- Opening Delimiter -

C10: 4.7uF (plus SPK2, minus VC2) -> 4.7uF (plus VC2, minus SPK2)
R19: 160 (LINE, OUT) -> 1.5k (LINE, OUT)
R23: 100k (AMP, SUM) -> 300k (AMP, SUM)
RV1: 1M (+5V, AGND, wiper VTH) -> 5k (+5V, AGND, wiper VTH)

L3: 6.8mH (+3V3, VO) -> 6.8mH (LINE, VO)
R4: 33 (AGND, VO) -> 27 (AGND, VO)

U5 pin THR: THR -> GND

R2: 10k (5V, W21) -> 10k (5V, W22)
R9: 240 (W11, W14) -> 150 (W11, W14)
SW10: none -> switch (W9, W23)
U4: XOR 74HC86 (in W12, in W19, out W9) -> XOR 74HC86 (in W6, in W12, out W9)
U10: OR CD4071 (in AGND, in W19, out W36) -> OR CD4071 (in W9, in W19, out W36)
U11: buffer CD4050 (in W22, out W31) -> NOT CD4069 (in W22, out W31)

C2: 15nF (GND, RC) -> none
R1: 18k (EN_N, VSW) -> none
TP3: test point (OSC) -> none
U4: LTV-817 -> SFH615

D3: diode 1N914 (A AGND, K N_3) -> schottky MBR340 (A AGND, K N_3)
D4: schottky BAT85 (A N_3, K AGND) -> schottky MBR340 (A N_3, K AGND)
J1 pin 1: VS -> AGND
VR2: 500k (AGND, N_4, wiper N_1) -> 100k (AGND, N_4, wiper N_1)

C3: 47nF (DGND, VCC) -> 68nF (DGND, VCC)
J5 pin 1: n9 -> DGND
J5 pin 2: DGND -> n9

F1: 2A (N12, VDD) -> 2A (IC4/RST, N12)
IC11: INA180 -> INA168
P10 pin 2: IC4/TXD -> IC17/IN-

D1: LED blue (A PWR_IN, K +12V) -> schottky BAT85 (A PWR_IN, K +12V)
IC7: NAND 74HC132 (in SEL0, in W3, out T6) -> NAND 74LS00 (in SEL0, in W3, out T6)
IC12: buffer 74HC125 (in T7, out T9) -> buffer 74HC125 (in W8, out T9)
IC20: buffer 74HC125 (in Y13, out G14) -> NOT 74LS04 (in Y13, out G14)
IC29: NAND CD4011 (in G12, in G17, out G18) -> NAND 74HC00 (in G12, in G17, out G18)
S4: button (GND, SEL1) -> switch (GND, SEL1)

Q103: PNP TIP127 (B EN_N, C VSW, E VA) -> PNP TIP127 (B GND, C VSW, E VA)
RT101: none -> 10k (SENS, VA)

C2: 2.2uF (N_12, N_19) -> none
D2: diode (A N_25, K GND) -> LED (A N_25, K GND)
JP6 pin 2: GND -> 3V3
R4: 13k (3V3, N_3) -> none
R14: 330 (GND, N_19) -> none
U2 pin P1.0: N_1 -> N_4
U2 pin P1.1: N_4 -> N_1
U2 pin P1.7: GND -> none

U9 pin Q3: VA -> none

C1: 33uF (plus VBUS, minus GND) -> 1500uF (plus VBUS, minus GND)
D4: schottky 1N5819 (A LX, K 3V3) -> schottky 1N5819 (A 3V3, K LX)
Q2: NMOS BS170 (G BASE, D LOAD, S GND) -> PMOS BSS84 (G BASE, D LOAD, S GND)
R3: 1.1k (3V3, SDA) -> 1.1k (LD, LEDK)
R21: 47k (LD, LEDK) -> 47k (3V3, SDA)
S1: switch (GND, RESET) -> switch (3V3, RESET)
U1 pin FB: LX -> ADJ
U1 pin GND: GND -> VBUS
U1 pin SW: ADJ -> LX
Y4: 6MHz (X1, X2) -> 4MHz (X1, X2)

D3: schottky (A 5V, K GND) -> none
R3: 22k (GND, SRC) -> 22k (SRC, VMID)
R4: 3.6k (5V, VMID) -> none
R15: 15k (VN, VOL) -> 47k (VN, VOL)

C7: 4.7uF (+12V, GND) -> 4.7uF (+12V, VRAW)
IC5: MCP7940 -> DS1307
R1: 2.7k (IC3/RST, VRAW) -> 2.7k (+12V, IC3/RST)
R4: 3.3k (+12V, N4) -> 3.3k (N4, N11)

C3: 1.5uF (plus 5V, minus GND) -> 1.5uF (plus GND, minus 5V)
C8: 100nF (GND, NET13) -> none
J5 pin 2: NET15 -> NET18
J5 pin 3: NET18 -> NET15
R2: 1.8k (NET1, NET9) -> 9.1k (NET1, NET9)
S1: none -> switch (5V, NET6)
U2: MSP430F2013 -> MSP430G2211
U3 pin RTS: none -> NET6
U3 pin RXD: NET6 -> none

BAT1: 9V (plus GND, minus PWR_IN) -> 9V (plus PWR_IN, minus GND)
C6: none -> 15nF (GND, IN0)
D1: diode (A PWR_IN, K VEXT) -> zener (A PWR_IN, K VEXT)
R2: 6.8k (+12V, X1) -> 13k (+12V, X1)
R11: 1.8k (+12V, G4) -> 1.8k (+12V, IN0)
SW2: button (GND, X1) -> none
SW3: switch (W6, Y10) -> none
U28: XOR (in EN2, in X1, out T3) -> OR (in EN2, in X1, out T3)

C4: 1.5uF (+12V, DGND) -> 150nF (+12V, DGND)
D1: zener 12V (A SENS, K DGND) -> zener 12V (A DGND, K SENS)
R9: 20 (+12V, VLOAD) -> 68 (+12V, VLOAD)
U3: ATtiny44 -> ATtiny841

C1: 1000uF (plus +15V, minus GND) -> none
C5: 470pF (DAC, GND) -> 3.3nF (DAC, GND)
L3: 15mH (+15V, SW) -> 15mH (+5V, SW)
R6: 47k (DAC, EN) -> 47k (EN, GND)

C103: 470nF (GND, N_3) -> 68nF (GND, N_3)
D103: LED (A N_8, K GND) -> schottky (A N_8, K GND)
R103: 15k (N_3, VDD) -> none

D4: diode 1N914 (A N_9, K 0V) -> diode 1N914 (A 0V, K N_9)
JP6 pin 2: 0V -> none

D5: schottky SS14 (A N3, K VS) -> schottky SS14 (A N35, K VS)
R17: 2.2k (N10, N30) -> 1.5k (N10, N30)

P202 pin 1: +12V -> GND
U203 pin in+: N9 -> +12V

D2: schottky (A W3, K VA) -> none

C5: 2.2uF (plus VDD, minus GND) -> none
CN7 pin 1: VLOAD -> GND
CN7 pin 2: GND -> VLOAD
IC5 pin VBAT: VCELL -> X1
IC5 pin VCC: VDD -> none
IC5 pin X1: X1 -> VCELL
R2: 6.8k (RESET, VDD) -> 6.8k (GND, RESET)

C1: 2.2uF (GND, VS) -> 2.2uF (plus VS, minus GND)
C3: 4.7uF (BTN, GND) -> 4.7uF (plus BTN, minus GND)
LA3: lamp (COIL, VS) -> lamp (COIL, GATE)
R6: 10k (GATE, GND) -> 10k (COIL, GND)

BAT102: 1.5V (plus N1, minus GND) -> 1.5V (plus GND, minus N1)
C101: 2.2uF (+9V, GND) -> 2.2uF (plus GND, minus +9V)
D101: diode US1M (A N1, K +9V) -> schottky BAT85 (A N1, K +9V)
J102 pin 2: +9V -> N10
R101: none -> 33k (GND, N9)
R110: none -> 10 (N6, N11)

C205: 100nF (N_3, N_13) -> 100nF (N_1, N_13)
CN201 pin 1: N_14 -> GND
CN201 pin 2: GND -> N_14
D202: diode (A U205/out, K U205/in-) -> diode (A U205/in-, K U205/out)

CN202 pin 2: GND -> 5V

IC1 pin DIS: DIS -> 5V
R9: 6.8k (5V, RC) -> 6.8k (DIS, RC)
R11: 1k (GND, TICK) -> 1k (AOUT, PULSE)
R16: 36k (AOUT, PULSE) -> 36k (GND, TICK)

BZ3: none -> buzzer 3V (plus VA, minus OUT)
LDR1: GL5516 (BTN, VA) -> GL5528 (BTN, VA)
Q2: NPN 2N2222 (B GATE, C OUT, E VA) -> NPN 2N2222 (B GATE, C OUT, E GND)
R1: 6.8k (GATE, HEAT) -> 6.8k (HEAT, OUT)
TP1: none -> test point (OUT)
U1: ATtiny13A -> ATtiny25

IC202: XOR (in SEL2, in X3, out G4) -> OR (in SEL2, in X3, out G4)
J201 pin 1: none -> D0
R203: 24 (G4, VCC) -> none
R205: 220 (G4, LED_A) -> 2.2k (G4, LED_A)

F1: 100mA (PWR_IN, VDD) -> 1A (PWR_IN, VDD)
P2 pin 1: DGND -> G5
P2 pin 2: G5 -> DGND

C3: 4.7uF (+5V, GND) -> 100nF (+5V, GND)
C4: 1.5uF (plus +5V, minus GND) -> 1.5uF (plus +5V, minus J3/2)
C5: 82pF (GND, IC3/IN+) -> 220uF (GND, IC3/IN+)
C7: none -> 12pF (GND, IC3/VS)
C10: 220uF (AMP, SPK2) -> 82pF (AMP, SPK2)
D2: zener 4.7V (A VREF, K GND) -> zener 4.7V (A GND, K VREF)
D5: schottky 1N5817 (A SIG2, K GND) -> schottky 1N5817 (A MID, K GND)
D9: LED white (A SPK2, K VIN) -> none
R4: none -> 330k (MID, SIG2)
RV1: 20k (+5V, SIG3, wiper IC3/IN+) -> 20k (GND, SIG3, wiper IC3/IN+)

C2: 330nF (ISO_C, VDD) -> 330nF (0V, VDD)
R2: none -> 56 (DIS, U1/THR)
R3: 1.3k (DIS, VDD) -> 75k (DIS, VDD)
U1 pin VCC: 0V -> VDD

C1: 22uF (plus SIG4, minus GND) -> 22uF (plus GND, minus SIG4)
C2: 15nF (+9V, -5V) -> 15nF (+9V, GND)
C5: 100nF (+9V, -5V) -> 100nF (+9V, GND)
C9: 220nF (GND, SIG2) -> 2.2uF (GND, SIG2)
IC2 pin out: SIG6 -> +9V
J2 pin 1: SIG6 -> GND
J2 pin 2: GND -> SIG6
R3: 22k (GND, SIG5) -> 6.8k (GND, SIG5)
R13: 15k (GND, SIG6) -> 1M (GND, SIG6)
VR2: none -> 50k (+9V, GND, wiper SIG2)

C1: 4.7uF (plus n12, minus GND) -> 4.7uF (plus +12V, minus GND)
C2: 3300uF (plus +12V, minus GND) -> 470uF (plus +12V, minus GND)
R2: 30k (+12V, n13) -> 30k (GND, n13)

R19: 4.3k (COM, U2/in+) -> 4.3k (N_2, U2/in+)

- Closing Delimiter -

Your instructions: Find the word "PULSE" in the listing and copy each line that contains it.

Answer to this exercise:
R11: 1k (GND, TICK) -> 1k (AOUT, PULSE)
R16: 36k (AOUT, PULSE) -> 36k (GND, TICK)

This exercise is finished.